____ Entries shown

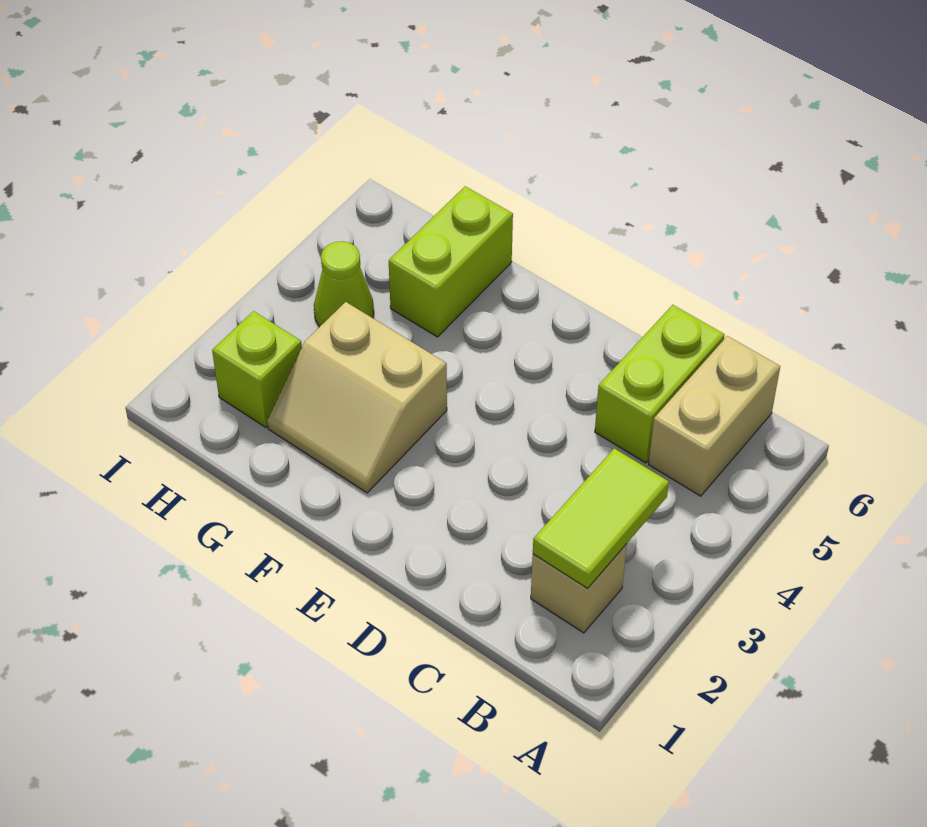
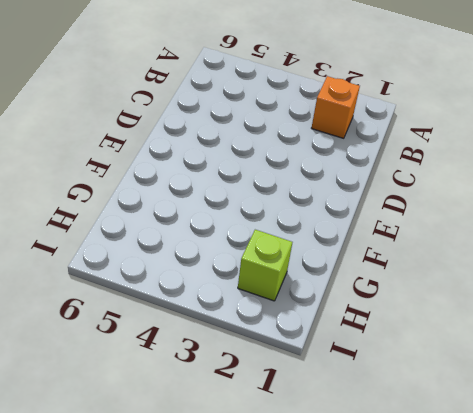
orange brick B2 level 1 -> tan brick B2 level 1
none -> tan brick B5:B6 level 1
none -> lime brick C5:C6 level 1

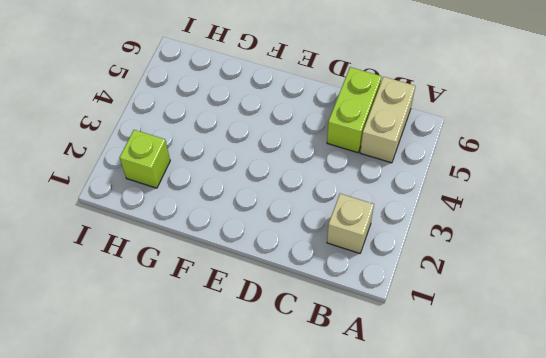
none -> tan slope F2:G3 level 1 top 3
none -> lime brick G5:G6 level 1

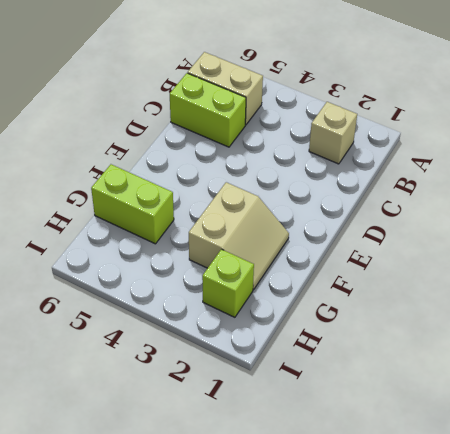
none -> lime cone H4 level 1
none -> lime tile B2:B3 level 2

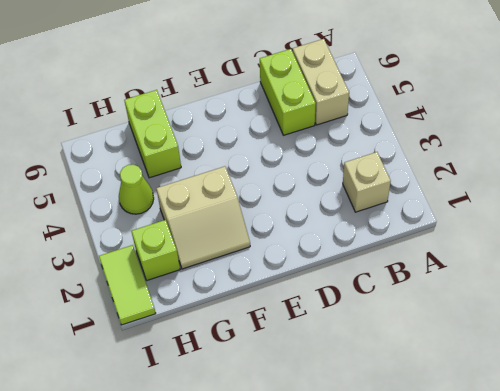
lime tile I1:I2 level 1 -> lime tile B2:B3 level 2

________

### [Exercise]
Although the records above contain pictures, your copy should give only their text, exactly as written.

### [Exercise result]
orange brick B2 level 1 -> tan brick B2 level 1
none -> tan brick B5:B6 level 1
none -> lime brick C5:C6 level 1

none -> tan slope F2:G3 level 1 top 3
none -> lime brick G5:G6 level 1

none -> lime cone H4 level 1
none -> lime tile B2:B3 level 2

lime tile I1:I2 level 1 -> lime tile B2:B3 level 2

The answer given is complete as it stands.